## Work to complete
An exact restatement of the data is required, with the images omitted.
------------
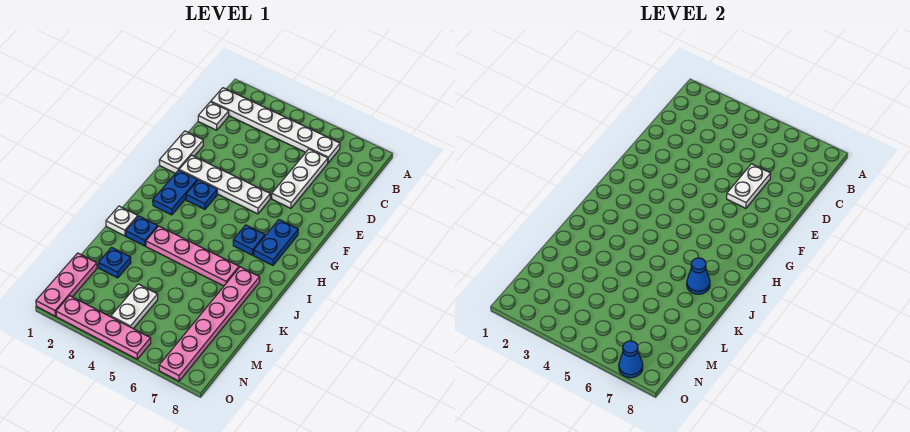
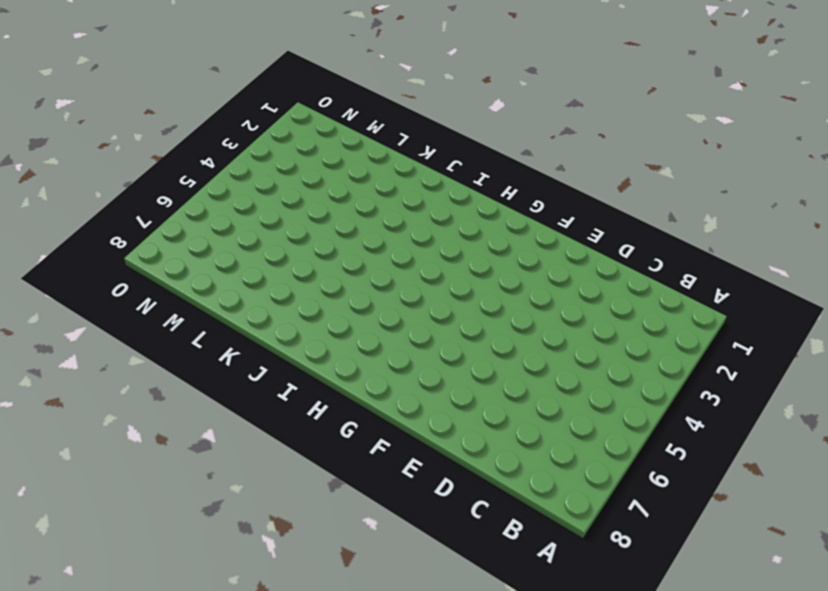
none -> white 1x6 plate [211,88,340,163]
none -> white 1x1 plate [198,102,229,130]
none -> white 1x3 plate [272,149,328,208]

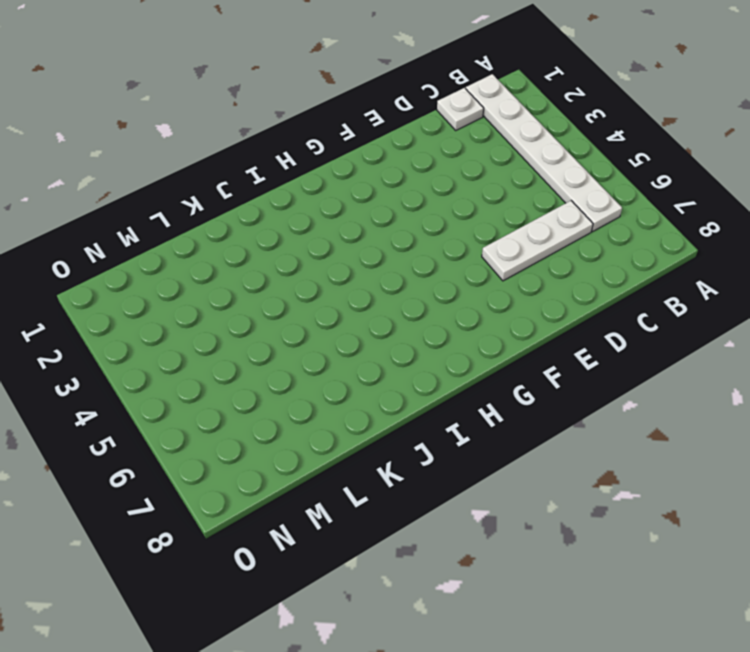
none -> white 1x2 plate [159,131,203,173]
none -> white 1x4 plate [179,155,270,214]
none -> blue 1x2 plate [153,170,197,215]

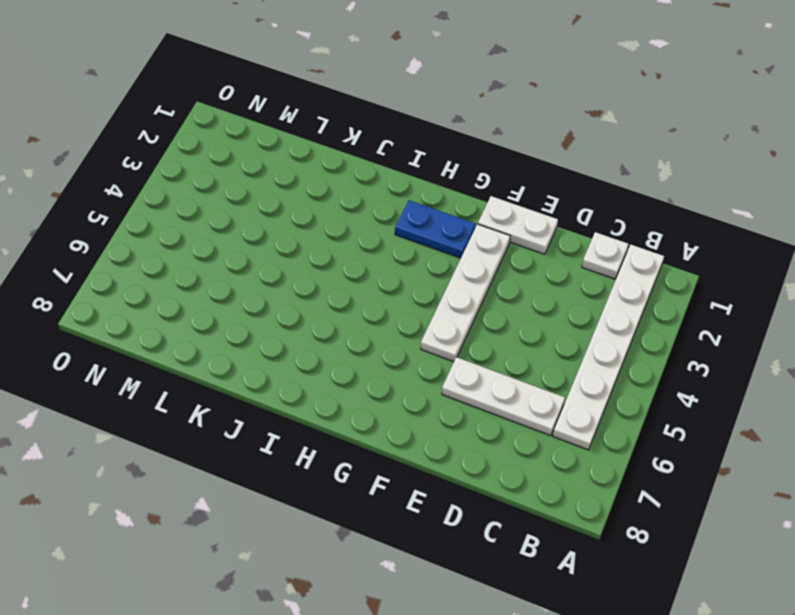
none -> blue 1x1 plate [186,180,217,209]
none -> blue 1x2 plate [254,220,298,265]
none -> blue 1x1 plate [233,225,265,255]

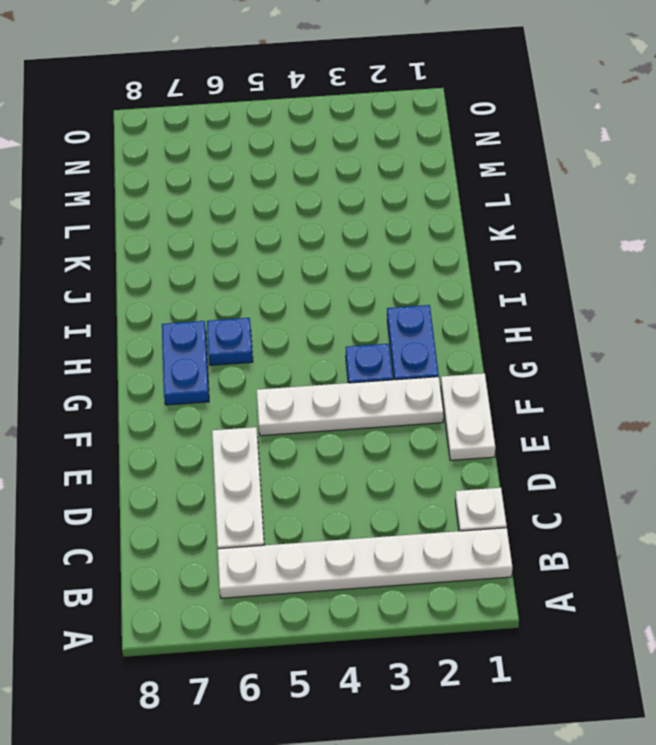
none -> white 1x1 plate [106,206,138,236]
none -> blue 1x1 plate [126,216,158,246]
none -> pink 1x4 plate [146,226,239,286]

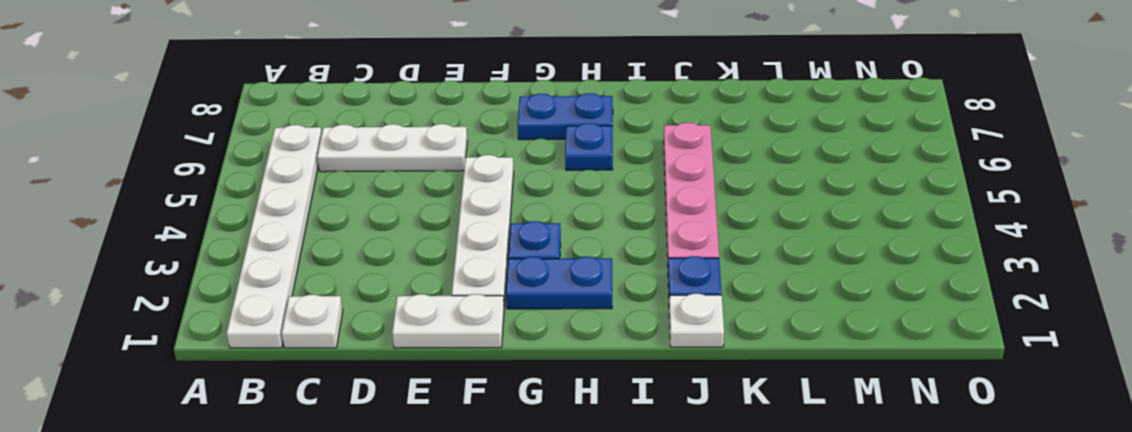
none -> pink 1x6 plate [159,267,260,381]
none -> blue 1x1 plate [98,247,131,278]
none -> pink 1x3 plate [36,253,97,316]

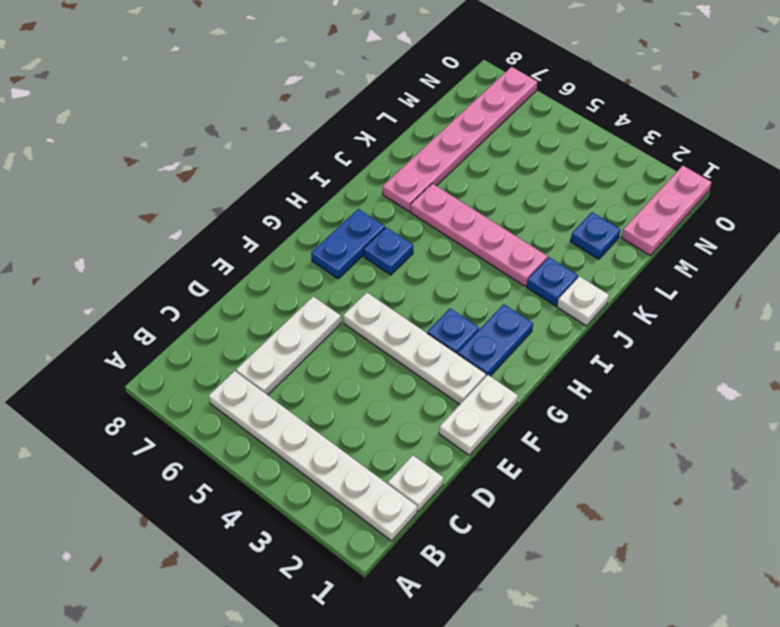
none -> white 1x2 plate [111,284,158,329]
none -> pink 1x4 plate [56,296,151,359]
none -> white 1x2 plate [727,164,771,208]

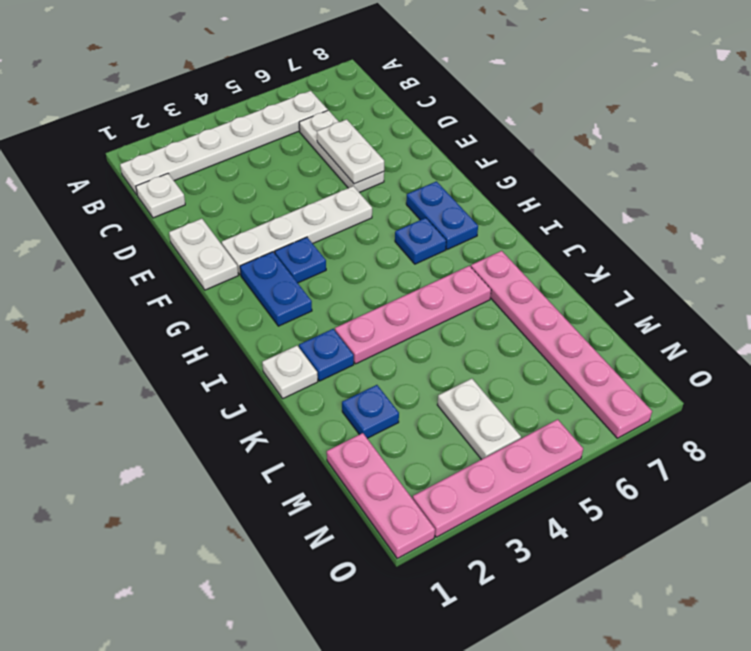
none -> blue 1x1 cone [687,258,710,294]
none -> blue 1x1 cone [619,341,643,378]

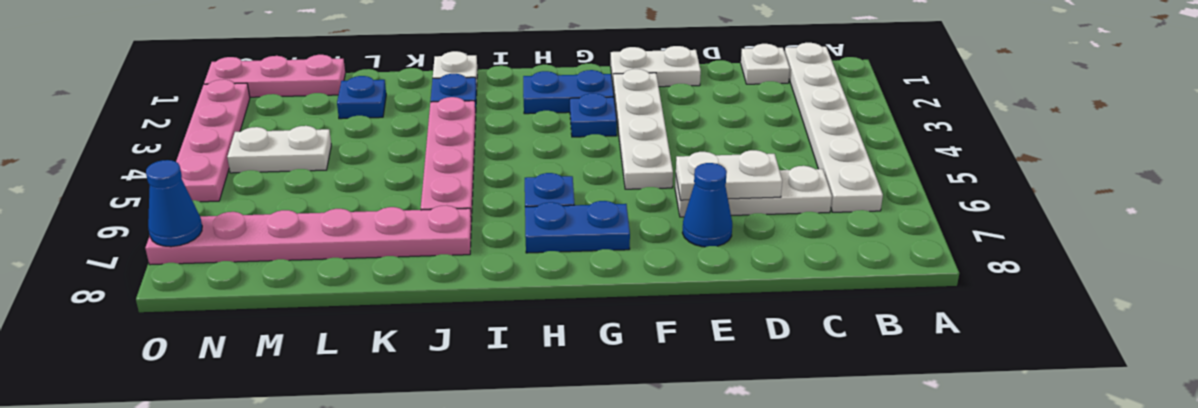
blue 1x1 cone [682,163,732,247] -> blue 1x1 cone moved to [687,258,710,294]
------------
## Exercise output
none -> white 1x6 plate [211,88,340,163]
none -> white 1x1 plate [198,102,229,130]
none -> white 1x3 plate [272,149,328,208]

none -> white 1x2 plate [159,131,203,173]
none -> white 1x4 plate [179,155,270,214]
none -> blue 1x2 plate [153,170,197,215]

none -> blue 1x1 plate [186,180,217,209]
none -> blue 1x2 plate [254,220,298,265]
none -> blue 1x1 plate [233,225,265,255]

none -> white 1x1 plate [106,206,138,236]
none -> blue 1x1 plate [126,216,158,246]
none -> pink 1x4 plate [146,226,239,286]

none -> pink 1x6 plate [159,267,260,381]
none -> blue 1x1 plate [98,247,131,278]
none -> pink 1x3 plate [36,253,97,316]

none -> white 1x2 plate [111,284,158,329]
none -> pink 1x4 plate [56,296,151,359]
none -> white 1x2 plate [727,164,771,208]

none -> blue 1x1 cone [687,258,710,294]
none -> blue 1x1 cone [619,341,643,378]

blue 1x1 cone [682,163,732,247] -> blue 1x1 cone moved to [687,258,710,294]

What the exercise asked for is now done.